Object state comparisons

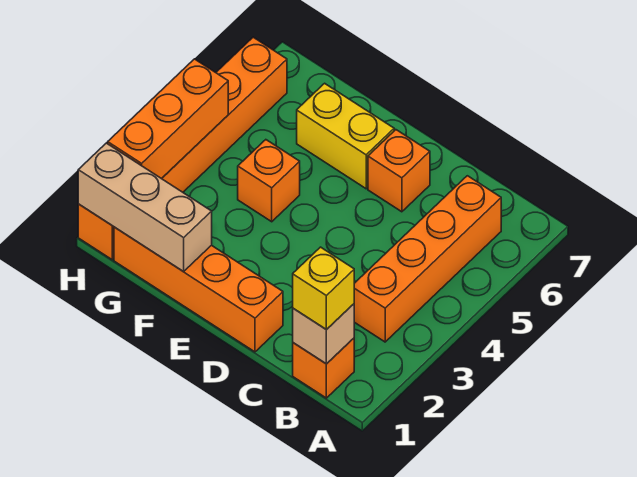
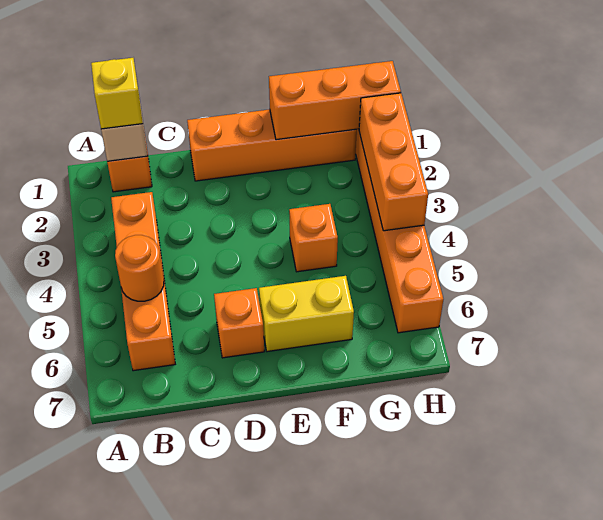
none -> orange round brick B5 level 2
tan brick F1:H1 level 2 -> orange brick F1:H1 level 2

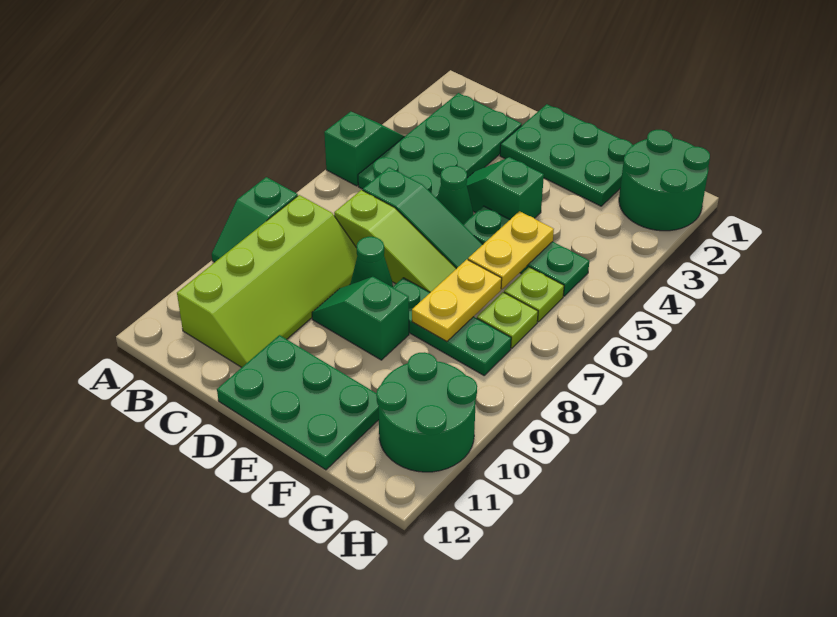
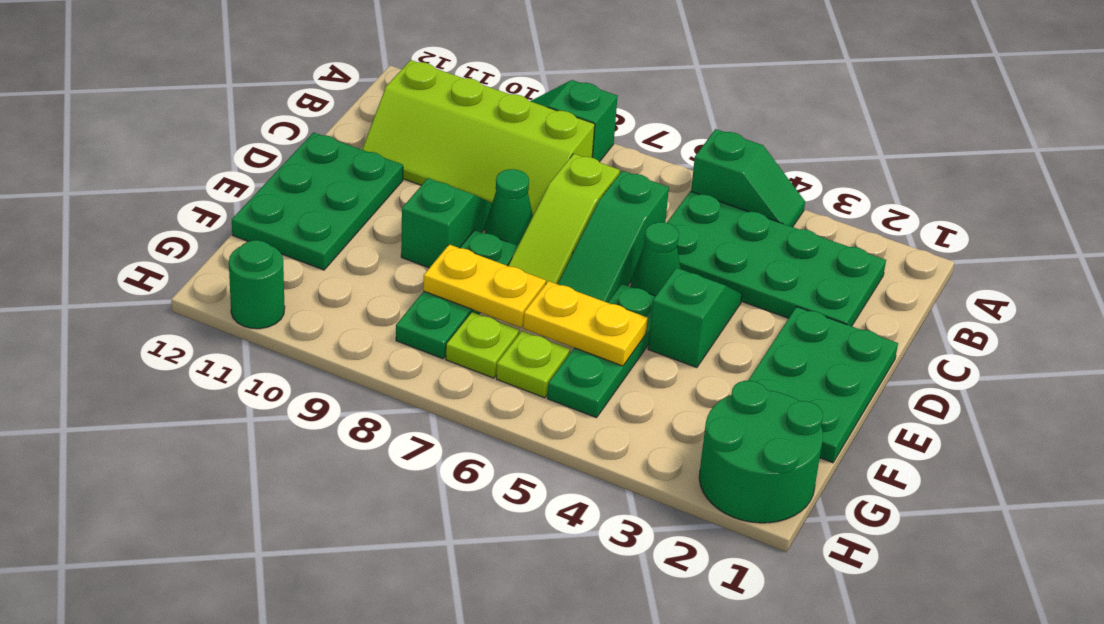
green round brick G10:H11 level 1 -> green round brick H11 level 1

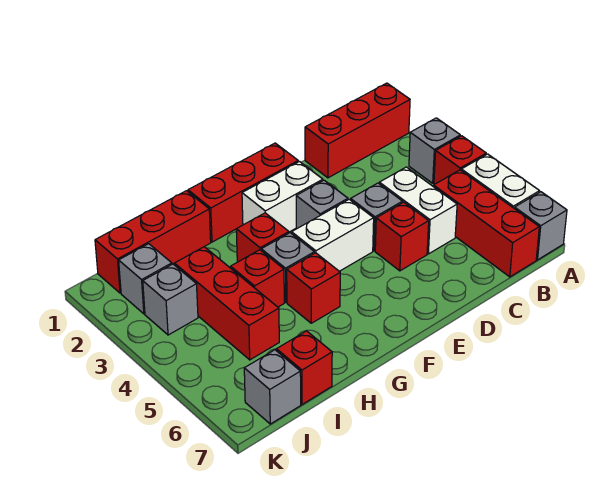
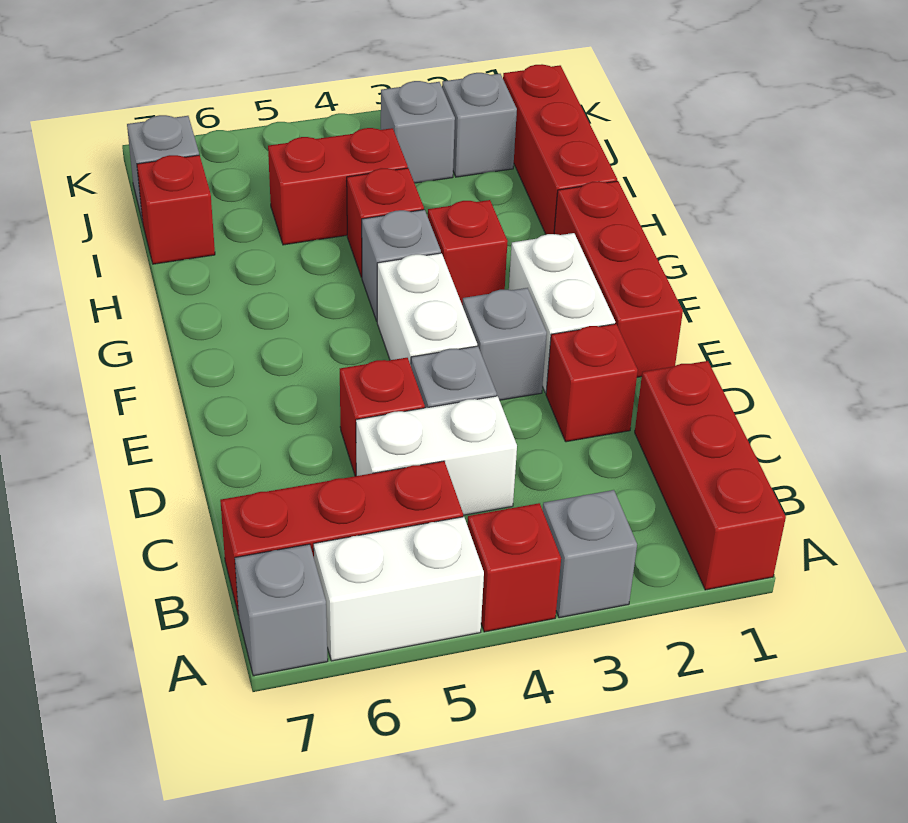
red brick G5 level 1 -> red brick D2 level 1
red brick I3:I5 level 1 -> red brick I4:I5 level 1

- Assigned task
Transcribe every line from the records above without alteration, and leave out the images.

- Exercise answer
none -> orange round brick B5 level 2
tan brick F1:H1 level 2 -> orange brick F1:H1 level 2

green round brick G10:H11 level 1 -> green round brick H11 level 1

red brick G5 level 1 -> red brick D2 level 1
red brick I3:I5 level 1 -> red brick I4:I5 level 1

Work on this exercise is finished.